[Work item] Output every line below as it stands, dropping only the images.

[Exercise data]

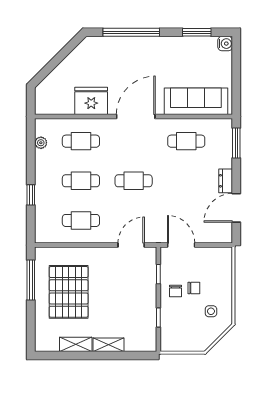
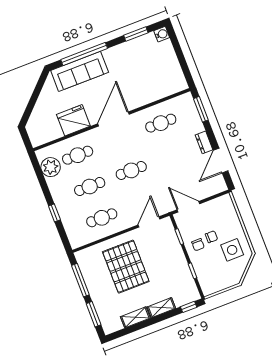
sofa: (196, 101) -> (80, 71), moved, turned 180
plant: (41, 143) -> (51, 167), width x1.88, depth x1.88
pallet: (69, 292) -> (126, 267), moved
side table: (211, 311) -> (232, 250), width x1.87, depth x1.87
window: (31, 323) -> (94, 314), added
window: (139, 356) -> (189, 307), added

[Response]
sofa: (196, 101) -> (80, 71), moved, turned 180
plant: (41, 143) -> (51, 167), width x1.88, depth x1.88
pallet: (69, 292) -> (126, 267), moved
side table: (211, 311) -> (232, 250), width x1.87, depth x1.87
window: (31, 323) -> (94, 314), added
window: (139, 356) -> (189, 307), added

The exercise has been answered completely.